▶ [What you should do]
Repeat exactly the lines running from the first line of the data to the line containing "The second view gained the Kegel", both ends included, and nothing else; drop the pictures.

──────── Records supplied

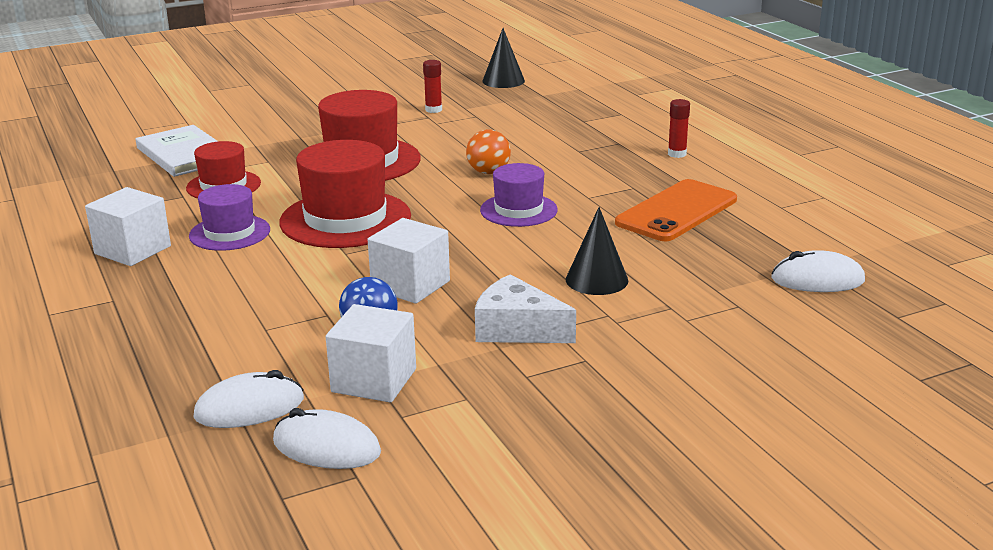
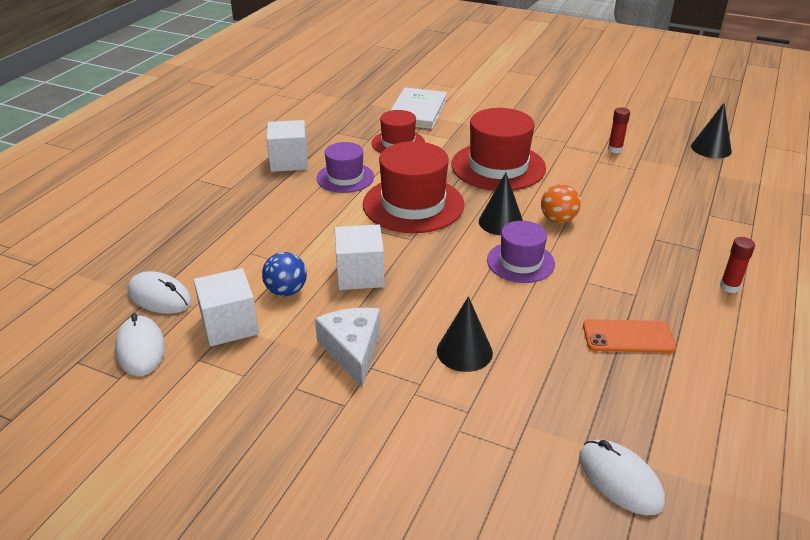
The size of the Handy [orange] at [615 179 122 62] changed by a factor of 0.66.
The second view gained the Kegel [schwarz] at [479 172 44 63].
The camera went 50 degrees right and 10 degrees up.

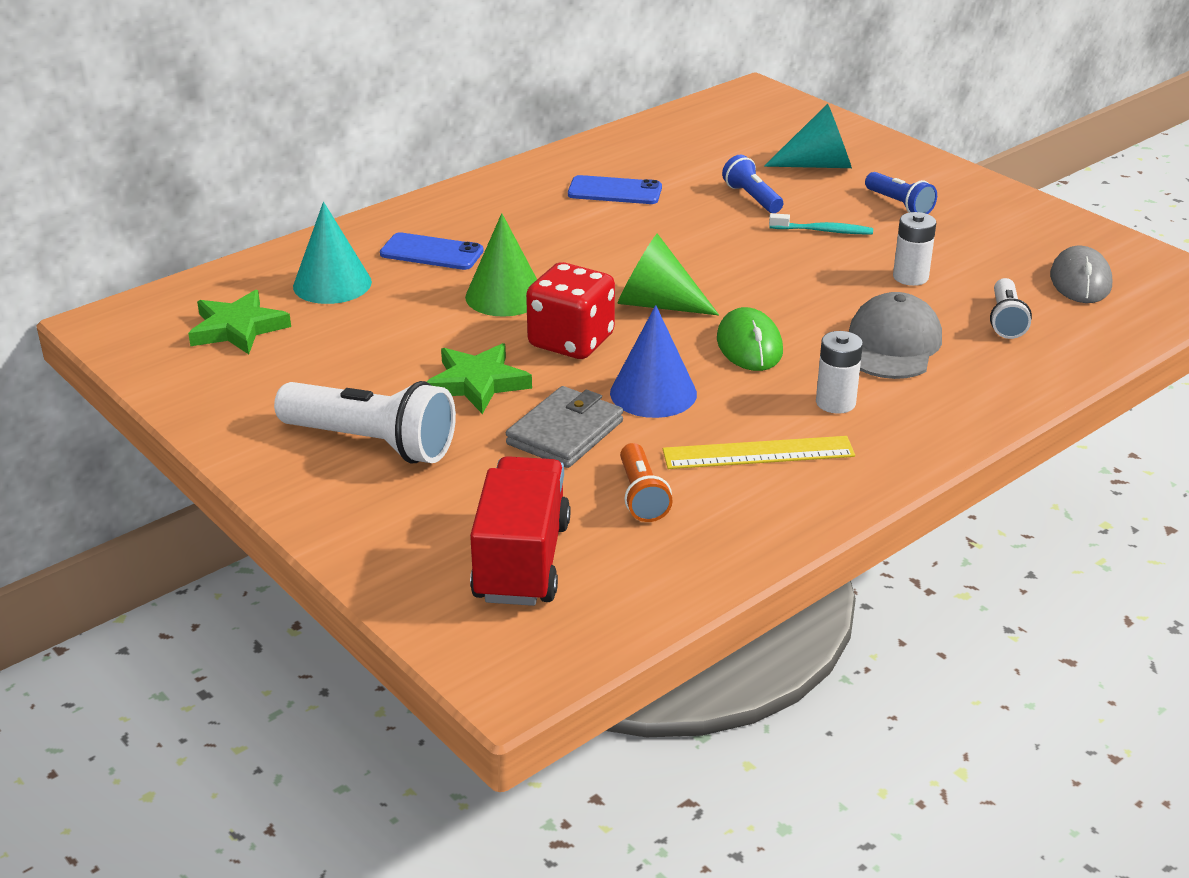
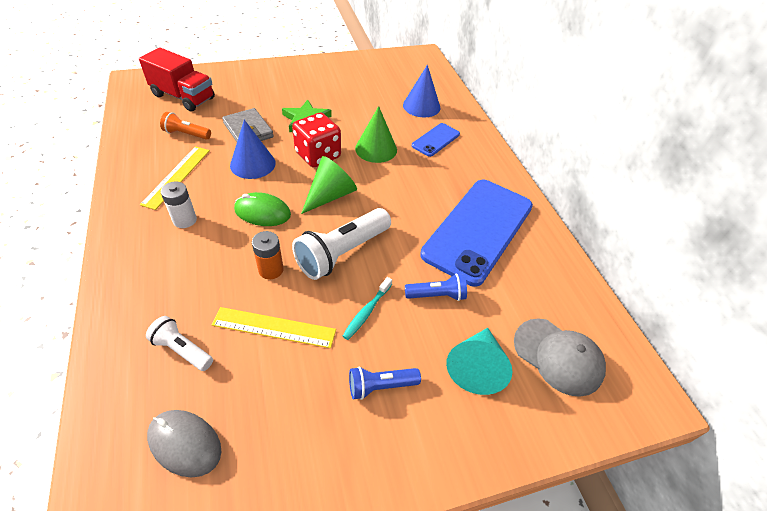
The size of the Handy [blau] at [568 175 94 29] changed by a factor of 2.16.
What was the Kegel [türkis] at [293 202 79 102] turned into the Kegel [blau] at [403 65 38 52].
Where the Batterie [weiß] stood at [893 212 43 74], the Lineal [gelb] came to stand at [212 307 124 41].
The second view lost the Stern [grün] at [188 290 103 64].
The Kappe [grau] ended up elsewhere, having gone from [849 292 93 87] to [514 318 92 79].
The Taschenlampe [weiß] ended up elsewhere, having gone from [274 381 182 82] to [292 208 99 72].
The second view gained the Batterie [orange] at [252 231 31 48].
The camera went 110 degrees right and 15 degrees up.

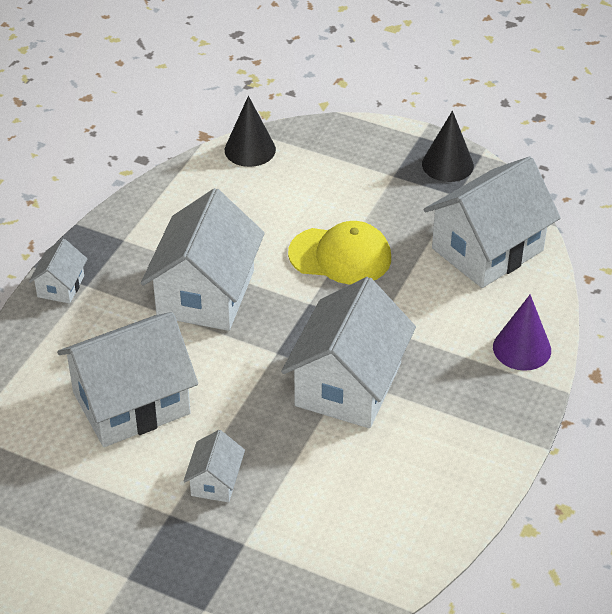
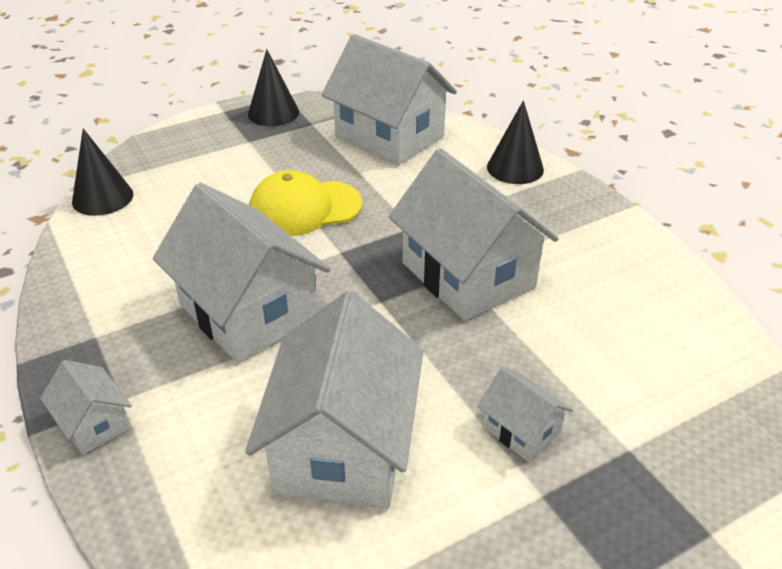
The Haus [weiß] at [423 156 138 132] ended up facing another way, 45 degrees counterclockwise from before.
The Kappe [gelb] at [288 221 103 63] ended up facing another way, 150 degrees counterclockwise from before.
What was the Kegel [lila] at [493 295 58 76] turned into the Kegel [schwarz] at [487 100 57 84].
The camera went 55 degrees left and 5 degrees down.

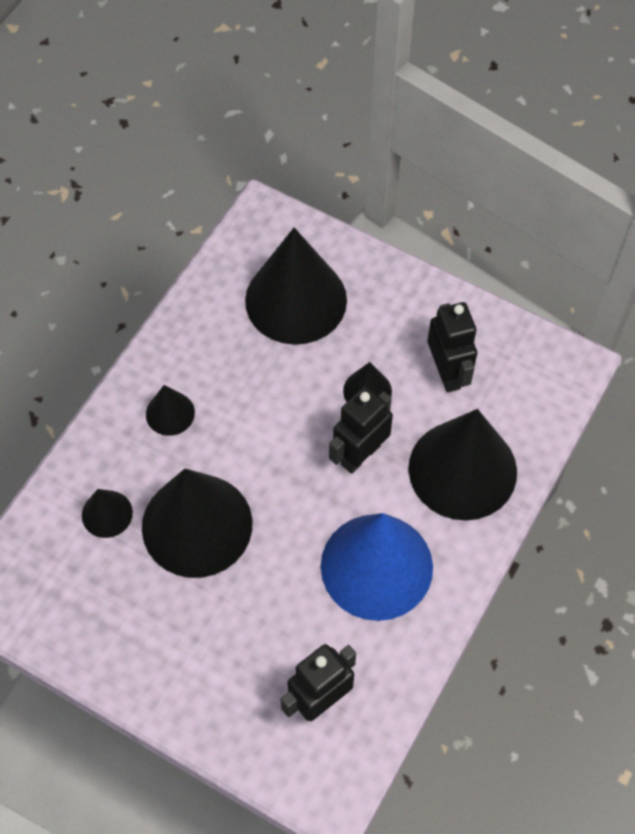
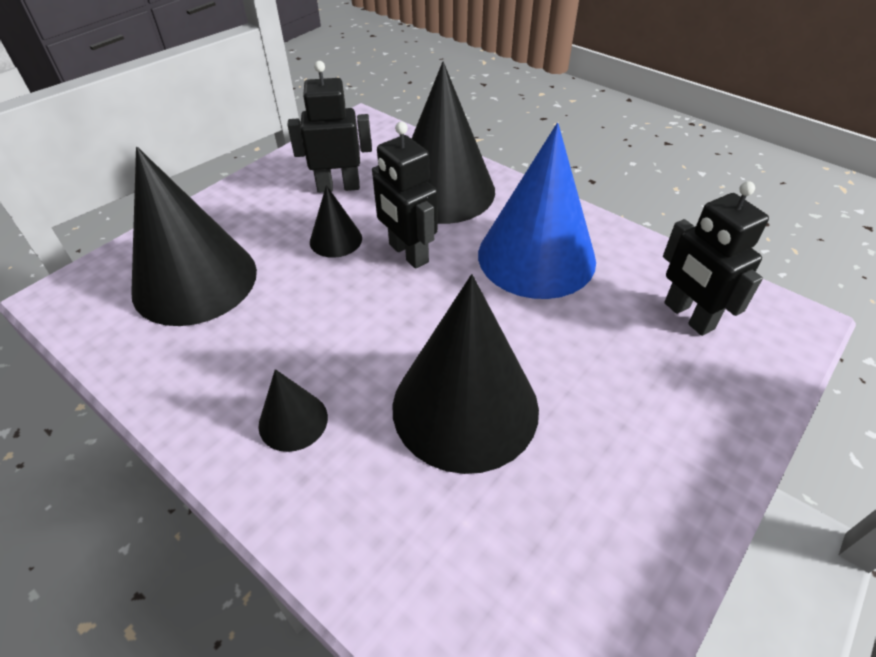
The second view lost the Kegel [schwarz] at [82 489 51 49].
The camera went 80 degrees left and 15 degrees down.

────────────────

▶ [Output for this task]
The size of the Handy [orange] at [615 179 122 62] changed by a factor of 0.66.
The second view gained the Kegel [schwarz] at [479 172 44 63].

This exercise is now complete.